How many of the lines in the material below contain the word "schottky"? Give the number alone.

◆ ◆ ◆ ◆ ◆

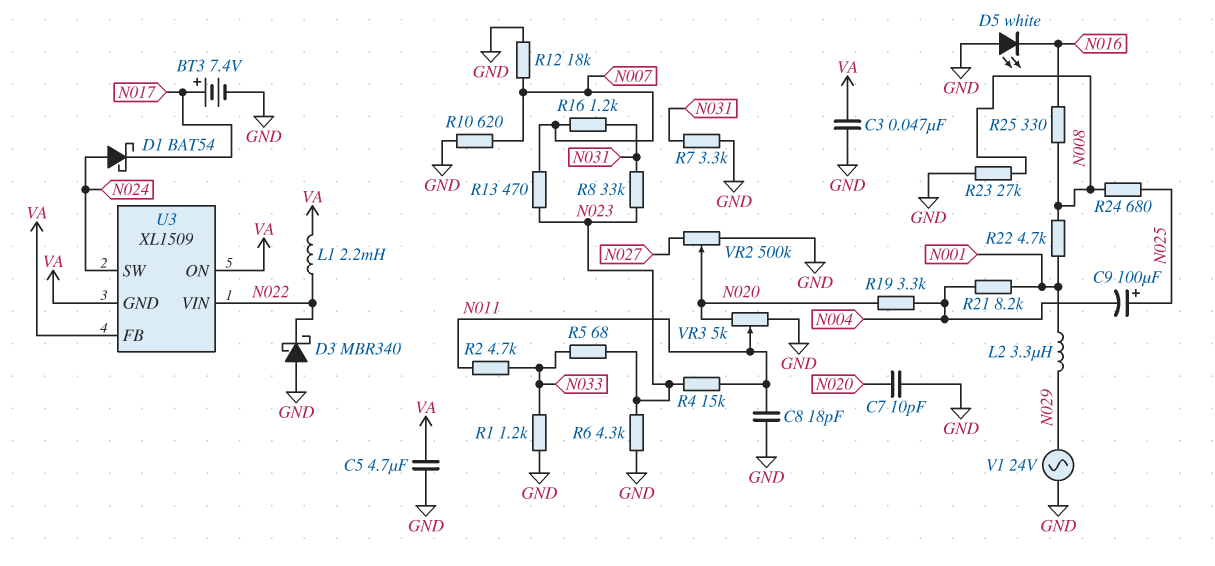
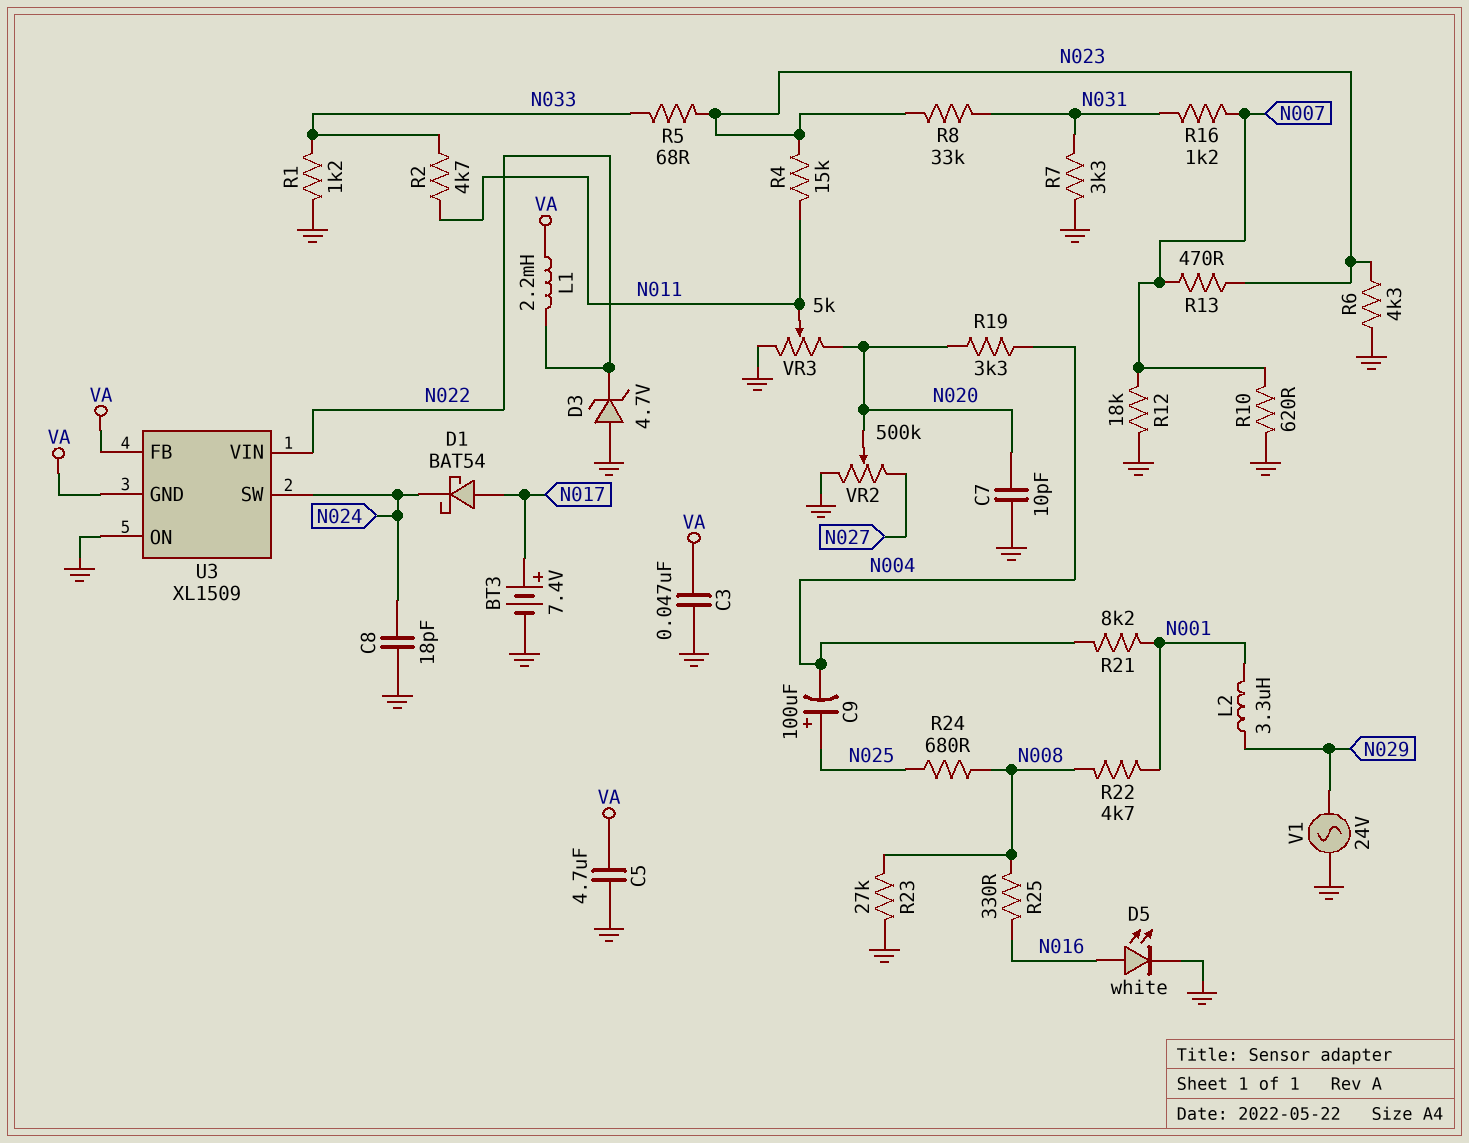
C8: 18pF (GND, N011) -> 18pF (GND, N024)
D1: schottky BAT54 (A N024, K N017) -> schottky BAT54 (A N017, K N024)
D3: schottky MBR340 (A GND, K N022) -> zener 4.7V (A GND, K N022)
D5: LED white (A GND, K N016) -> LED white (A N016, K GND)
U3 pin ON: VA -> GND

◆ ◆ ◆ ◆ ◆

## Task output:
2